Problem to work on: Using the listing below, retype exactly the lines starting at the one with "(482, 177) = (322, 118): yellow" and ending at the one with "(642, 226) = (447, 127): white", and include both.

Records shown:

□ □ □ □ □ □ □

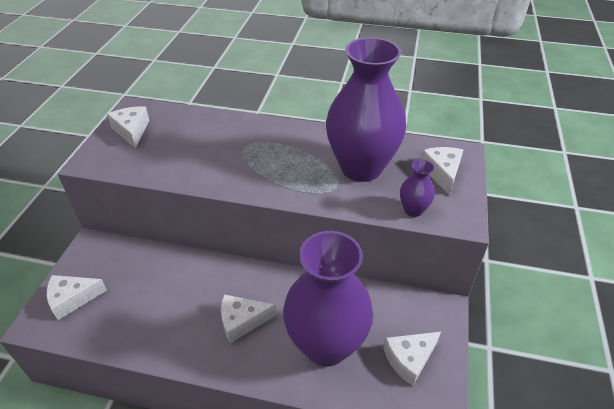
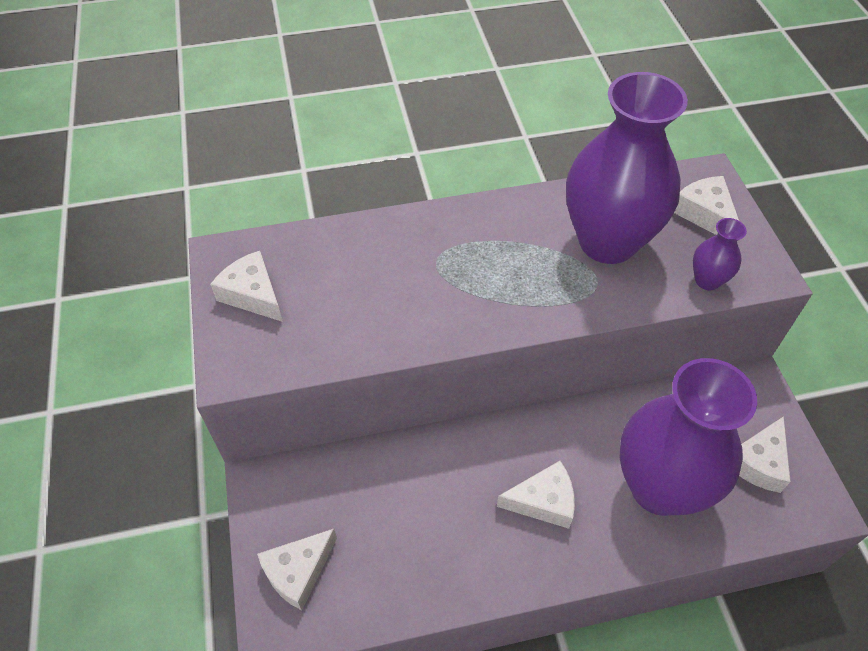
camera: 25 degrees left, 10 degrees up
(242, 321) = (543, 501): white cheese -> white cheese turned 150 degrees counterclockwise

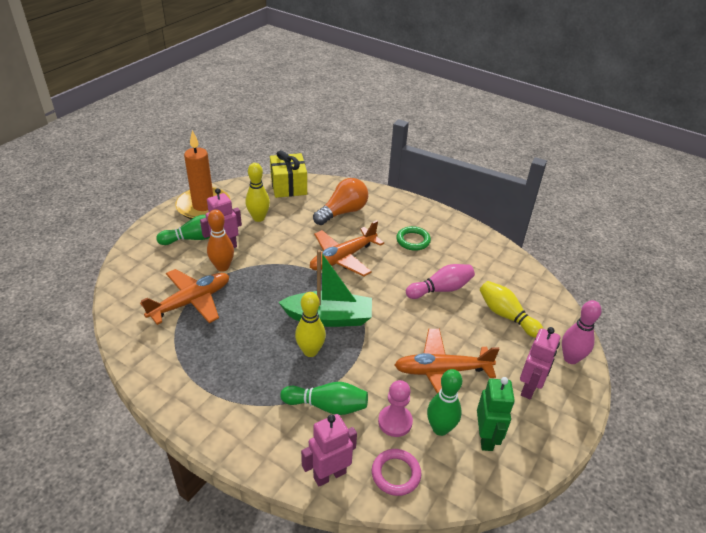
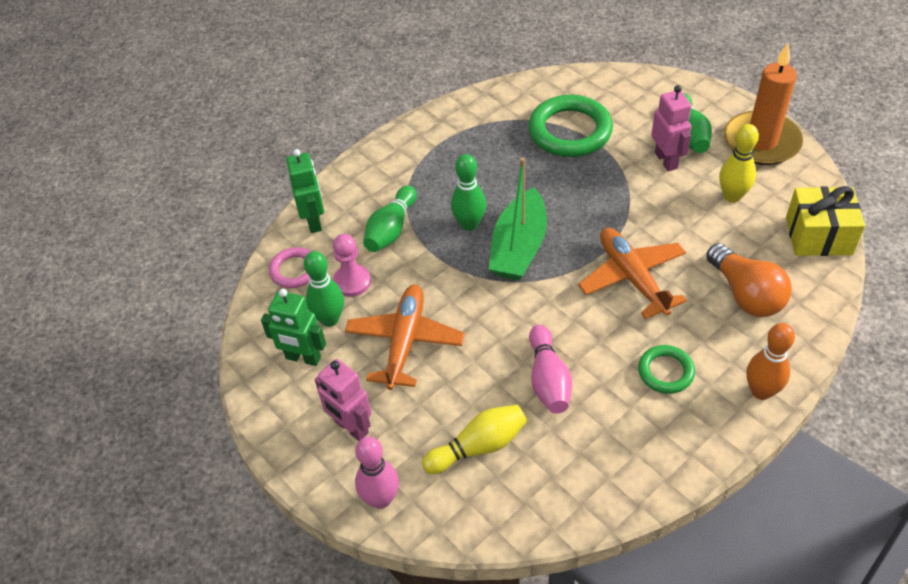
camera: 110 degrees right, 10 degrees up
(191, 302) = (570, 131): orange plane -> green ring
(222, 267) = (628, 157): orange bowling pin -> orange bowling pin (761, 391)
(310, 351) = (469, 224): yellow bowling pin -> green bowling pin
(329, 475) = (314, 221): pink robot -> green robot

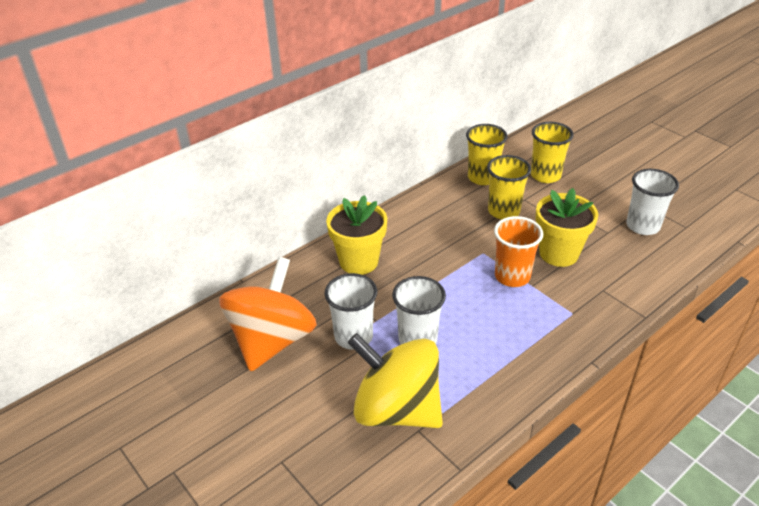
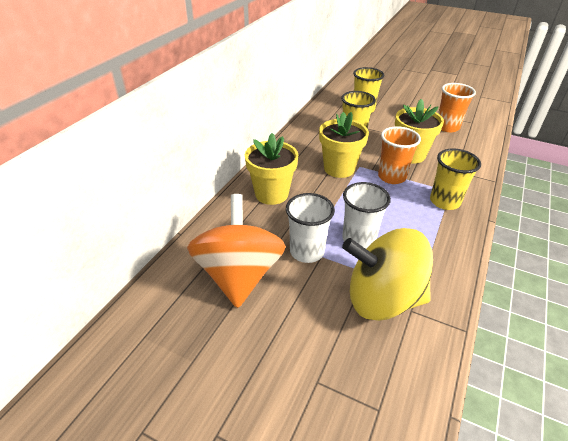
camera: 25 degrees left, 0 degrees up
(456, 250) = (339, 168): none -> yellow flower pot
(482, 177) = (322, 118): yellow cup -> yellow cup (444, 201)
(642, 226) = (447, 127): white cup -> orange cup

□ □ □ □ □ □ □

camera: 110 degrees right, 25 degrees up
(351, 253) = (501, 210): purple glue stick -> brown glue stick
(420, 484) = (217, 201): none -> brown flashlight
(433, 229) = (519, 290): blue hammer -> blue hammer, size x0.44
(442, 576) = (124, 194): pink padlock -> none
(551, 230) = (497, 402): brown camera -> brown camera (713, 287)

□ □ □ □ □ □ □

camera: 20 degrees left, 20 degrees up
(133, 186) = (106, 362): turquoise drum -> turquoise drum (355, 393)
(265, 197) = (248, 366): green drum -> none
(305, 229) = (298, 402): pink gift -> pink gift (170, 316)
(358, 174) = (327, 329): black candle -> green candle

□ □ □ □ □ □ □

Task solution:
(482, 177) = (322, 118): yellow cup -> yellow cup (444, 201)
(642, 226) = (447, 127): white cup -> orange cup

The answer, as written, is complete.